**WORK ORDER**
What you return should be the lines from the first line of the records below through the line holding "The size of the ring in red", unchanged.

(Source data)
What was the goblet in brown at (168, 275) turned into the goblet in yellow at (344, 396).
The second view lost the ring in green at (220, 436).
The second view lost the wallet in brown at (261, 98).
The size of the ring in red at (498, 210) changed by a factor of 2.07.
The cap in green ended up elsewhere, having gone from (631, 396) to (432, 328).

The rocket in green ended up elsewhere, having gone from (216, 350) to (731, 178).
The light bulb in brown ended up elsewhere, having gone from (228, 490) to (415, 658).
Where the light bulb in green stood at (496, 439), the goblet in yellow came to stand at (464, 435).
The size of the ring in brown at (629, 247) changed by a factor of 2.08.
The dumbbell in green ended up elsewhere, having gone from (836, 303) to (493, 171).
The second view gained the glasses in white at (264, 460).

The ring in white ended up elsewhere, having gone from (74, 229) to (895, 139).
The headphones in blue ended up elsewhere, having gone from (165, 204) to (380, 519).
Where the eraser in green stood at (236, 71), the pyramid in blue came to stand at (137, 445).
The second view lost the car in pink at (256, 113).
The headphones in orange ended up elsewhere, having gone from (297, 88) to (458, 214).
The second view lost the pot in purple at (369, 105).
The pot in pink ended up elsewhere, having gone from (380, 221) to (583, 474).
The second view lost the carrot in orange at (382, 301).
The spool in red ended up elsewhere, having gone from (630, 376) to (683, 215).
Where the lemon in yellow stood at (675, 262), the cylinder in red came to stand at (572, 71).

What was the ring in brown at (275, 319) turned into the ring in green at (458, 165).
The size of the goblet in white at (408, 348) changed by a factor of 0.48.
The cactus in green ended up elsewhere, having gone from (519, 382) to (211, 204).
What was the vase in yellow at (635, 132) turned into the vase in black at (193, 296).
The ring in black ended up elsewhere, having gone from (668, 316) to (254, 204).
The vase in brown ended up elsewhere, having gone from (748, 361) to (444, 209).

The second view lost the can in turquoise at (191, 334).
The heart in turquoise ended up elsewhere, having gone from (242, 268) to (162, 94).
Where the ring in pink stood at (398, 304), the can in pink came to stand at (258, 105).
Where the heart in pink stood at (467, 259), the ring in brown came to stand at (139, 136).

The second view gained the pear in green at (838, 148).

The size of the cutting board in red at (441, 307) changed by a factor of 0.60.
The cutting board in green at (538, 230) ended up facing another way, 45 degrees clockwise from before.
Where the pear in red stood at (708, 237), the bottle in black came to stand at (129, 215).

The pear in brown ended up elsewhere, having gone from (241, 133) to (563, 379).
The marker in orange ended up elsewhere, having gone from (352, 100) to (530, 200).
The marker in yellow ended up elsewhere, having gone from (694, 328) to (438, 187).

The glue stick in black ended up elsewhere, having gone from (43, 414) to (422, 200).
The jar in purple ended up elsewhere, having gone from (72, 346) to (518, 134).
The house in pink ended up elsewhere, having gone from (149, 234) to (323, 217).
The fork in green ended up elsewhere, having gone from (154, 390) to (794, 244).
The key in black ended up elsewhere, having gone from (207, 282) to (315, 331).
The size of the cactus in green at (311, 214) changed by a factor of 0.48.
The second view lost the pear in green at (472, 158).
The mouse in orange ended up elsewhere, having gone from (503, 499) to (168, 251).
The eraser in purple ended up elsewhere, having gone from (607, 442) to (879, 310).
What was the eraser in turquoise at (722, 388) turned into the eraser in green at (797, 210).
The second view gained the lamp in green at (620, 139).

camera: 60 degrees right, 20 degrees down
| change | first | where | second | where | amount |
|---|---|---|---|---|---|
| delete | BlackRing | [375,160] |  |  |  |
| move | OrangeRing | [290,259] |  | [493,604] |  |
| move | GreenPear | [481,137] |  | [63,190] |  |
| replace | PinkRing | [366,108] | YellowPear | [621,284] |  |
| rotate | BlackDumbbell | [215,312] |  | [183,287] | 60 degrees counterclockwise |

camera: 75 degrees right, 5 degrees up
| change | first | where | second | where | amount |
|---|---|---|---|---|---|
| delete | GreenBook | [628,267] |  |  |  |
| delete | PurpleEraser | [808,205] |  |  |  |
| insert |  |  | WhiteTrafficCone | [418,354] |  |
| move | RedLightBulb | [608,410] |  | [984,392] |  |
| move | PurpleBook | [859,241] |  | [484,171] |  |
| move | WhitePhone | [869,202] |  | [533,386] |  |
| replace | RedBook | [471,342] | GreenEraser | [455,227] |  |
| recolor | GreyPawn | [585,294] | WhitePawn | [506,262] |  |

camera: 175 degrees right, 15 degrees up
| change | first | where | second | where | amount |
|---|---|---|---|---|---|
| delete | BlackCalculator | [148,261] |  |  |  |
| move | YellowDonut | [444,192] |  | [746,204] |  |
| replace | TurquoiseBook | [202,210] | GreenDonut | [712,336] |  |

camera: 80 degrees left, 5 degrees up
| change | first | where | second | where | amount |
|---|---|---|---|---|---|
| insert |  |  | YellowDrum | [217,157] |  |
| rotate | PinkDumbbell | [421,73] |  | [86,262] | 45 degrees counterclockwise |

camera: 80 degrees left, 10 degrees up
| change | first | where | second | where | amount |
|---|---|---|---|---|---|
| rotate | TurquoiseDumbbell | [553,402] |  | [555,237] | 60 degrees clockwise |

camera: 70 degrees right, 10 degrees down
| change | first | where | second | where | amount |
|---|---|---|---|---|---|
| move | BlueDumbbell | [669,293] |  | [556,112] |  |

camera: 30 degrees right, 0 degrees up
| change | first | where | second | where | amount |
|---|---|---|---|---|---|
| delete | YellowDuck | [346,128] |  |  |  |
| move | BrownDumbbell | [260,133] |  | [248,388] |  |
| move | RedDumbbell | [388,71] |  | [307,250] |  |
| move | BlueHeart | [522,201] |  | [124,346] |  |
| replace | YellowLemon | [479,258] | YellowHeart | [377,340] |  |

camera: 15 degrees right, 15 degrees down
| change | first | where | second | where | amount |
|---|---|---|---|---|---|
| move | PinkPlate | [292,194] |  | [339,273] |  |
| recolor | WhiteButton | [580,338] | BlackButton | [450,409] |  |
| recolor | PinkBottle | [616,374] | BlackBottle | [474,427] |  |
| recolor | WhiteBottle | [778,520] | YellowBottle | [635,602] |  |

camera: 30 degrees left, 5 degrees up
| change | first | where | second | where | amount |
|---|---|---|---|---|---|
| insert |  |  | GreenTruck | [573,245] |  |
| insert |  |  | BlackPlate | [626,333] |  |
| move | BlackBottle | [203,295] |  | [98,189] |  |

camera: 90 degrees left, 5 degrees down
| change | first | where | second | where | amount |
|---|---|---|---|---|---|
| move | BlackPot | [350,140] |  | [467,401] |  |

**RESULT OF THIS EXERCISE**
What was the goblet in brown at (168, 275) turned into the goblet in yellow at (344, 396).
The second view lost the ring in green at (220, 436).
The second view lost the wallet in brown at (261, 98).
The size of the ring in red at (498, 210) changed by a factor of 2.07.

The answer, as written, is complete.